Problem statement: Copy the data below exactly, but not the pictures it contains.

Dataset section:
*** Begin section ***

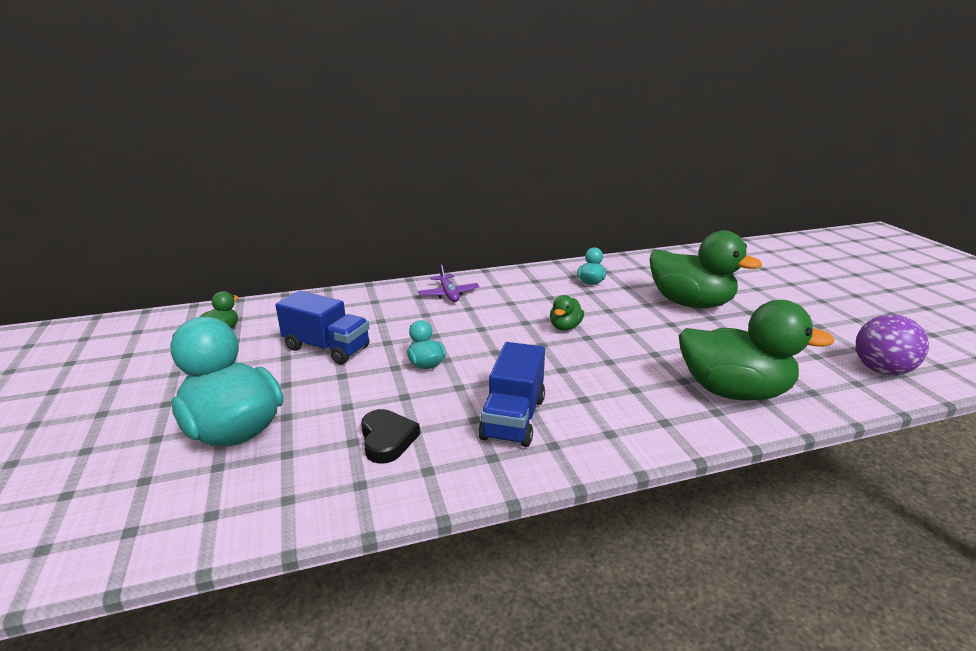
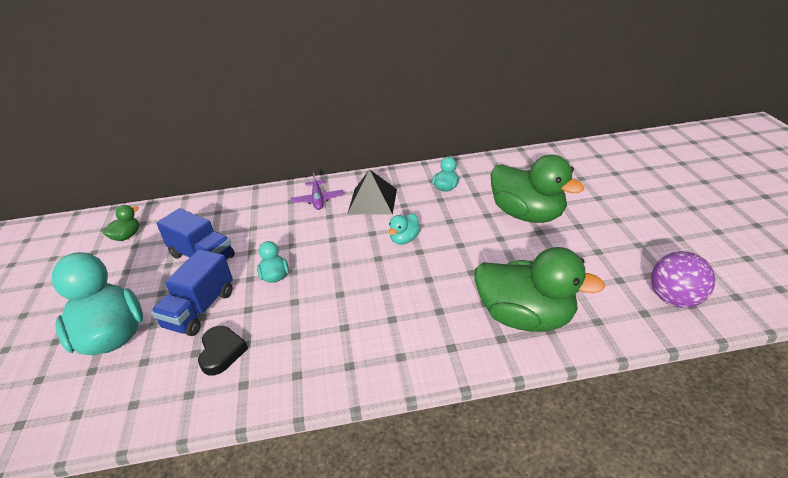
camera: 10 degrees right, 10 degrees up
(513, 294) = (372, 201): none -> black pyramid
(513, 418) = (327, 336): blue truck -> blue truck (200, 309)
(565, 327) = (404, 239): green duck -> turquoise duck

*** End section ***

Task answer:
camera: 10 degrees right, 10 degrees up
(513, 294) = (372, 201): none -> black pyramid
(513, 418) = (327, 336): blue truck -> blue truck (200, 309)
(565, 327) = (404, 239): green duck -> turquoise duck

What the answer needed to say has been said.